Task description: The result should be every line that contains the word "tile", taken from the material.

::: Input

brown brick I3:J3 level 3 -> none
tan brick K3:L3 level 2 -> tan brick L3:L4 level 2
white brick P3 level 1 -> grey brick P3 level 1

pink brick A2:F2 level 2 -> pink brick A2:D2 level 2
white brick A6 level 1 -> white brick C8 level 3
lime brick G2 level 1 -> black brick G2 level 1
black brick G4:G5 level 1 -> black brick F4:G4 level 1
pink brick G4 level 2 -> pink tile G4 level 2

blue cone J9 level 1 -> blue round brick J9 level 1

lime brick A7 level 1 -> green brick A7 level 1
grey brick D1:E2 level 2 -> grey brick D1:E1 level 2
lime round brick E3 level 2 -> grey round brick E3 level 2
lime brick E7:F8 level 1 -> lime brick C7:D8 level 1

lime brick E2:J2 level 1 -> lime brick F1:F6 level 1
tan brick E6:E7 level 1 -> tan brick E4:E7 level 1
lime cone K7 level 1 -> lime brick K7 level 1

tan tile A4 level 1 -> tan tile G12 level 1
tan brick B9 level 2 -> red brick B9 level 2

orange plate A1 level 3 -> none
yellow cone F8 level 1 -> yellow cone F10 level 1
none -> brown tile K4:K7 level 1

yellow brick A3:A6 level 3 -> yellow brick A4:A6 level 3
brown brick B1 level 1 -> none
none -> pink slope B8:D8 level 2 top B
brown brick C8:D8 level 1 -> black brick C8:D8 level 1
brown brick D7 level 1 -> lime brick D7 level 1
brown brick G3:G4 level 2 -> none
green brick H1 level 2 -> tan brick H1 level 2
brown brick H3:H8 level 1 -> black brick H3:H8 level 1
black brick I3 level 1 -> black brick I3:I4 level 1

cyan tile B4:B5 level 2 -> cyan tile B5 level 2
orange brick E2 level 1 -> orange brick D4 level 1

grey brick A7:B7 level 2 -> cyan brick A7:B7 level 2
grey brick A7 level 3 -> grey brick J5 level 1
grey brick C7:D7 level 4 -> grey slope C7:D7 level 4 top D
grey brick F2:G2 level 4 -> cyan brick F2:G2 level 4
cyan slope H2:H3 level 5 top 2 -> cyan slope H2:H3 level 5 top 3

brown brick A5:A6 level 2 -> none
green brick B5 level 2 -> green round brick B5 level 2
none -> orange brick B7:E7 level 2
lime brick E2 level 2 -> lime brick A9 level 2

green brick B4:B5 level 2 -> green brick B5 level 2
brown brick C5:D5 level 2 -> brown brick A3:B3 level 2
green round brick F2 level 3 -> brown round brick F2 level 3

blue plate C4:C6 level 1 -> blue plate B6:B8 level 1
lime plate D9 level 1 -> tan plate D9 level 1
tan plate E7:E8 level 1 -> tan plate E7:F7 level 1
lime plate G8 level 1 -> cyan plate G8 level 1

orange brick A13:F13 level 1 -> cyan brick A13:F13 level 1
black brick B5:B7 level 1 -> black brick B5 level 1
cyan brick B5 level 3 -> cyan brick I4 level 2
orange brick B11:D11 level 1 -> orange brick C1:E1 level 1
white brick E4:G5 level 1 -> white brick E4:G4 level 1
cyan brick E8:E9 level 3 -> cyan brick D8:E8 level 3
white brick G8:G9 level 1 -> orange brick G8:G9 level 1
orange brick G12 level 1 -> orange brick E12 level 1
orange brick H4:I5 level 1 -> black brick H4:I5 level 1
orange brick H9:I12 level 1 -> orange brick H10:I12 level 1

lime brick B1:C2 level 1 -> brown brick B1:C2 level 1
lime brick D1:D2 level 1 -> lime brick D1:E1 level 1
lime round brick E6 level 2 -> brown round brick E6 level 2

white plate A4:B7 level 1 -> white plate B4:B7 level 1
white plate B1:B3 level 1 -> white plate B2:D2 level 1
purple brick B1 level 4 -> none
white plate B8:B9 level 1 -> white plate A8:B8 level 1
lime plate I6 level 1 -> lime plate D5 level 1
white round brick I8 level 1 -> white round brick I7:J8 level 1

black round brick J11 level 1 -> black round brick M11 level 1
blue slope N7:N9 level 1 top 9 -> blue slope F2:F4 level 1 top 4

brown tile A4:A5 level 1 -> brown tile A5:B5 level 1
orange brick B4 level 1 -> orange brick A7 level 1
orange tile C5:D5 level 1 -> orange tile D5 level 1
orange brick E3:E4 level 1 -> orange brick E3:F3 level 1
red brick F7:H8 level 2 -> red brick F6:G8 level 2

::::::

Output below:
pink brick G4 level 2 -> pink tile G4 level 2
tan tile A4 level 1 -> tan tile G12 level 1
none -> brown tile K4:K7 level 1
cyan tile B4:B5 level 2 -> cyan tile B5 level 2
brown tile A4:A5 level 1 -> brown tile A5:B5 level 1
orange tile C5:D5 level 1 -> orange tile D5 level 1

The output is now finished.